— INFORMATION PROVIDED —

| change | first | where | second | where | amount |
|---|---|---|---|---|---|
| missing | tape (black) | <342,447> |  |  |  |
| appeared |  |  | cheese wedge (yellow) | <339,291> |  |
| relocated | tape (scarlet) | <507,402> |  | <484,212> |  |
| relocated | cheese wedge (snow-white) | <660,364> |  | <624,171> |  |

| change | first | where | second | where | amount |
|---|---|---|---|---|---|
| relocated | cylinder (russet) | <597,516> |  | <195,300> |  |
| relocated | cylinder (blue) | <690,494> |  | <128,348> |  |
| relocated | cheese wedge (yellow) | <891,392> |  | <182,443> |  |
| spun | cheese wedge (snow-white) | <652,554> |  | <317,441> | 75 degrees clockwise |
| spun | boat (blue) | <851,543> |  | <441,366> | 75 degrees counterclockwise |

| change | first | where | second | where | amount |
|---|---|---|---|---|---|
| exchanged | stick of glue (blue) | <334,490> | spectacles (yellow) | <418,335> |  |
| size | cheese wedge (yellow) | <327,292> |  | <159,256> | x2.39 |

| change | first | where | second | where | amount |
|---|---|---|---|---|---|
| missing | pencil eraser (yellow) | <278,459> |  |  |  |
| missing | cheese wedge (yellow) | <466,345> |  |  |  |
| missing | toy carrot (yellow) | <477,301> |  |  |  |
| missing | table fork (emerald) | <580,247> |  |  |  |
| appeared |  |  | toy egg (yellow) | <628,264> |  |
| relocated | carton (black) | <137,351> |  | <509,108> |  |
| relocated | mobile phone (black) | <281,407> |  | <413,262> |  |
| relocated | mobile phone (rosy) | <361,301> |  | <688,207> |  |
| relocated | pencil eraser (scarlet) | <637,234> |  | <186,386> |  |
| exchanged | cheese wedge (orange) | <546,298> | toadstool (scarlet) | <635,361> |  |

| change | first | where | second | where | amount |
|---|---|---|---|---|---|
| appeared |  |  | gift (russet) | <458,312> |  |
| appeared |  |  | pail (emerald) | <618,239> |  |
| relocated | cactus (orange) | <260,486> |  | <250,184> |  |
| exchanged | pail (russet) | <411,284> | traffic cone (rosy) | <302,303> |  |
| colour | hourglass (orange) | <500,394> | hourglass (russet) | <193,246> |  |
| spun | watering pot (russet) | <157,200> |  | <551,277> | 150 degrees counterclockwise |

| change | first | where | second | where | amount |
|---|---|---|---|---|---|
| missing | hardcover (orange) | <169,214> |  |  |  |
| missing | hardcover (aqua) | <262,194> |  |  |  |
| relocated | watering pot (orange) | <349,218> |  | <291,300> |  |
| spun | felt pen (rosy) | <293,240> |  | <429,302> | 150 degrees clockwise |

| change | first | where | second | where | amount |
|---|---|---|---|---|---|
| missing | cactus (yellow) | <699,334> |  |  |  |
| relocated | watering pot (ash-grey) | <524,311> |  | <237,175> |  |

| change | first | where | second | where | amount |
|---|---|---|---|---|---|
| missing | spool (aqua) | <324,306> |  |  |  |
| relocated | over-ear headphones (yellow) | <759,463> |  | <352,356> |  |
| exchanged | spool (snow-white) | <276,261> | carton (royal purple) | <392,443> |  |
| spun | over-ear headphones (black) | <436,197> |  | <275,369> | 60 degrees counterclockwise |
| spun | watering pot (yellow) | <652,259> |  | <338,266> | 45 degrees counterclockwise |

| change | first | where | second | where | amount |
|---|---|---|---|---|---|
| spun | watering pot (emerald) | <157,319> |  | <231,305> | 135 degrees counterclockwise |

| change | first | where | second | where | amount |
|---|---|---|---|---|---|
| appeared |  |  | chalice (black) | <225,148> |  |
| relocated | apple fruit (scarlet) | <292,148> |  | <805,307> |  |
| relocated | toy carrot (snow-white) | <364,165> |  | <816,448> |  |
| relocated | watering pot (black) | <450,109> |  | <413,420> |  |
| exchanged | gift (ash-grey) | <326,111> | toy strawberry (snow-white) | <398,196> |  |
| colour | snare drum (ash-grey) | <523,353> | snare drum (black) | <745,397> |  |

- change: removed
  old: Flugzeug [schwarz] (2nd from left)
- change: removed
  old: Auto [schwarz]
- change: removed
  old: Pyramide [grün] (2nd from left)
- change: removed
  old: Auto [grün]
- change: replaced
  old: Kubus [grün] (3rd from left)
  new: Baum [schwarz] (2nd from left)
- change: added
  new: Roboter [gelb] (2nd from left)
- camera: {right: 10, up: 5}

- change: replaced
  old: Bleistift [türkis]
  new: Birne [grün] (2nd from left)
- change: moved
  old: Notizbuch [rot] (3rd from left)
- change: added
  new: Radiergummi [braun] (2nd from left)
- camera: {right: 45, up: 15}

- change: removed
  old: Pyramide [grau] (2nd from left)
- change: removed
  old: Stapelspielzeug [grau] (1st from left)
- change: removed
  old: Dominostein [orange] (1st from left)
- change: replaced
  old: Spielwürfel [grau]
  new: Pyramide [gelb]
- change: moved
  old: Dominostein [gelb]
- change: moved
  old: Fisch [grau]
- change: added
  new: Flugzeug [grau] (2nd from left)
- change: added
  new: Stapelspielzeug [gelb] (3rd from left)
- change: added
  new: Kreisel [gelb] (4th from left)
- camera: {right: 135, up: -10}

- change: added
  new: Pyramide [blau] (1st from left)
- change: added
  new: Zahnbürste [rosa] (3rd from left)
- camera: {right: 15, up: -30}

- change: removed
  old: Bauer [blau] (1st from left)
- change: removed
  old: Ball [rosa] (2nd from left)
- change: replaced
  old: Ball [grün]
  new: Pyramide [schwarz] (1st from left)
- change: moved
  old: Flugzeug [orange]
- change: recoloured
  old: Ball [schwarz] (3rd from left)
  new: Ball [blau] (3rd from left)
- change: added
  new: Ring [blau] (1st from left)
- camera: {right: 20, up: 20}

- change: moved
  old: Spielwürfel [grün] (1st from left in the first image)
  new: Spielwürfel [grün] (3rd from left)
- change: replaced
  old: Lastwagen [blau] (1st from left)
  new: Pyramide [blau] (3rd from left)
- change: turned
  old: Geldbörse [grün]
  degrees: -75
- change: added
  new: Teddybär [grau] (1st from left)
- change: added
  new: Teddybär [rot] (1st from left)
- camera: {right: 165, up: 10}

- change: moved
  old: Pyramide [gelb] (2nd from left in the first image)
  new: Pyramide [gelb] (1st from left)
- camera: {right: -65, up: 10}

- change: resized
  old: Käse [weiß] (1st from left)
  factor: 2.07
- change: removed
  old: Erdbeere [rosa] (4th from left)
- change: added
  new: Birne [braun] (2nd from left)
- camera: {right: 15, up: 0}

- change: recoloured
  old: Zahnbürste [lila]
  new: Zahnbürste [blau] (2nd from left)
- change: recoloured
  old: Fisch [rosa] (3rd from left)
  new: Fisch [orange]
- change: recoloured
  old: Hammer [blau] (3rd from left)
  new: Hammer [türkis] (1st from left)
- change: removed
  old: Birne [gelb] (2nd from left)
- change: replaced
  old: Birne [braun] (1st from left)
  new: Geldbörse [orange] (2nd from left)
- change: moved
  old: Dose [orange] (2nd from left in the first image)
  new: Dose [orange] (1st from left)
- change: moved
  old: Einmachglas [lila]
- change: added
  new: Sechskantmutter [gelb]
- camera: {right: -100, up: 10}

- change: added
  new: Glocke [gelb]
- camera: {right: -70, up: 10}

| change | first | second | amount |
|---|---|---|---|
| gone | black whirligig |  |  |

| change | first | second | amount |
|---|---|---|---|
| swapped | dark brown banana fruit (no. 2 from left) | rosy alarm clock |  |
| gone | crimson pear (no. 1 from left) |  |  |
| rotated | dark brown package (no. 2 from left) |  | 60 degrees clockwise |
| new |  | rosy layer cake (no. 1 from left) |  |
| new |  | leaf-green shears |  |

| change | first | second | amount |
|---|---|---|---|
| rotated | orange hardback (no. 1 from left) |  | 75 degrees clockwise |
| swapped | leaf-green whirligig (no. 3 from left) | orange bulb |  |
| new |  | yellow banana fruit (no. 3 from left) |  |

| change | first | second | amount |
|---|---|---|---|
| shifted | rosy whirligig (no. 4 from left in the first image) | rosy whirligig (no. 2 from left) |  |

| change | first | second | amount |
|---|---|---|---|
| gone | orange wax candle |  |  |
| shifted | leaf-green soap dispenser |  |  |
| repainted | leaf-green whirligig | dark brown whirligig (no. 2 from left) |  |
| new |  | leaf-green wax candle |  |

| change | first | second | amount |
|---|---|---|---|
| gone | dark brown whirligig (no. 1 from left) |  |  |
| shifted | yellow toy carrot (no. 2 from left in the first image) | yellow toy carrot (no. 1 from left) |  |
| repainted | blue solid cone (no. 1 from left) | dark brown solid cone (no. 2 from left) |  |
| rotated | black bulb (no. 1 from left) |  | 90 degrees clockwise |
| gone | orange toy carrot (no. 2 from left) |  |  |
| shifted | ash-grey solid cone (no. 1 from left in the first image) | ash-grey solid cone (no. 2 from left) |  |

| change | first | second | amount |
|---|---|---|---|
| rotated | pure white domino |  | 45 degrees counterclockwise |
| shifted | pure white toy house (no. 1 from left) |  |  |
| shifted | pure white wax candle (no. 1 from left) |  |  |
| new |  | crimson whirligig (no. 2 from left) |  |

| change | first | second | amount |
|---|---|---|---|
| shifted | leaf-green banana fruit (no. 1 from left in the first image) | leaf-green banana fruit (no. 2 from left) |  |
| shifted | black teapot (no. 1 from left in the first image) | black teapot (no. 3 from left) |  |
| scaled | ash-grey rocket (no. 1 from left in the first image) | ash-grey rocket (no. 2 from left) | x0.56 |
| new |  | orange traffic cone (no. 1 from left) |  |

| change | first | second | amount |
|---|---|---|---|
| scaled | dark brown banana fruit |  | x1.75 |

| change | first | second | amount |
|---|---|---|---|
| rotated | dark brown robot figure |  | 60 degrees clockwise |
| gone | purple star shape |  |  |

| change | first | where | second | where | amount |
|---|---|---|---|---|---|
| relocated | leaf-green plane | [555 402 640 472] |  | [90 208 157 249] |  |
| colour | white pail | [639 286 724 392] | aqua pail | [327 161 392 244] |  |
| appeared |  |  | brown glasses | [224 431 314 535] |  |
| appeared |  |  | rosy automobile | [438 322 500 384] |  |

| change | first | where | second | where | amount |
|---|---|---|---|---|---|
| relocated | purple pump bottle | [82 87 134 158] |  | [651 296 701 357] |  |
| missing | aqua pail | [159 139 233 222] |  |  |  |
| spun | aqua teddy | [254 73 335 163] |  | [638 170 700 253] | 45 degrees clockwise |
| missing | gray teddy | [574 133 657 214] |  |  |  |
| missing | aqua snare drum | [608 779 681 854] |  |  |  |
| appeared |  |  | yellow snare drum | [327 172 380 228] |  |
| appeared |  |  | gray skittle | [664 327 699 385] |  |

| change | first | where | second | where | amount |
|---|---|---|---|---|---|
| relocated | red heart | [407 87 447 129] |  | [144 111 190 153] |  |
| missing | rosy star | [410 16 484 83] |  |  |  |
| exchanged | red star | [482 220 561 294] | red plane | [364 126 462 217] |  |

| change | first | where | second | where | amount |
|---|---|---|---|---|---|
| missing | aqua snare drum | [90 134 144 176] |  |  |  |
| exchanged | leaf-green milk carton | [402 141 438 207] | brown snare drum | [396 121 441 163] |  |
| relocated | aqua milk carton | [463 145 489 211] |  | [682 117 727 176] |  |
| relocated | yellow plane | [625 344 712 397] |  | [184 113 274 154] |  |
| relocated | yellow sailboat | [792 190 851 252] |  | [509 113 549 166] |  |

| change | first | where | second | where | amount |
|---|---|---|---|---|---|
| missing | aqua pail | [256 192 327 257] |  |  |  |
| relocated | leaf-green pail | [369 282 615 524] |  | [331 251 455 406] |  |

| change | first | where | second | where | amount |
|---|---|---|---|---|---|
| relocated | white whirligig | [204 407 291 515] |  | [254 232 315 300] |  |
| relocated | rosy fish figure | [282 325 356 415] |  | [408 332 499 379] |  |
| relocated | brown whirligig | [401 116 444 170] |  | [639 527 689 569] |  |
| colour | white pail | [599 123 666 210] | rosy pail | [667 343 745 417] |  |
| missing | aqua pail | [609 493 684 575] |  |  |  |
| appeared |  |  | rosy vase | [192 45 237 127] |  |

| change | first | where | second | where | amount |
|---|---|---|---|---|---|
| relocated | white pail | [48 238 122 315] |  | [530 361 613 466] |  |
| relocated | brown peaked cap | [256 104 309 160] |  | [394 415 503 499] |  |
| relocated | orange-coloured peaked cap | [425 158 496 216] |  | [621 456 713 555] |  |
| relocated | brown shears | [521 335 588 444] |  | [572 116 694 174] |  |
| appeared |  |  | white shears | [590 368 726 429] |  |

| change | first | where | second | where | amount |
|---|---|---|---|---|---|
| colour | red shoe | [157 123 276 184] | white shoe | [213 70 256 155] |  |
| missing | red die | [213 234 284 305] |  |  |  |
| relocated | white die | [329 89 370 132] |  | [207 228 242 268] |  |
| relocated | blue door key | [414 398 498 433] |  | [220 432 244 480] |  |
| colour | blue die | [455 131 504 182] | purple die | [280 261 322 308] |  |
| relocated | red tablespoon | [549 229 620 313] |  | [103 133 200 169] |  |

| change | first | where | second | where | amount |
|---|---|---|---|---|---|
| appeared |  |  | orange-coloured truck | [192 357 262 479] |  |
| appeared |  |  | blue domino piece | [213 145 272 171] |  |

— EXERCISE INSTRUCTIONS —
Go through the records above and return every line that holds the string "türkis".

— SOLVED PROBLEM —
  old: Bleistift [türkis]
  new: Hammer [türkis] (1st from left)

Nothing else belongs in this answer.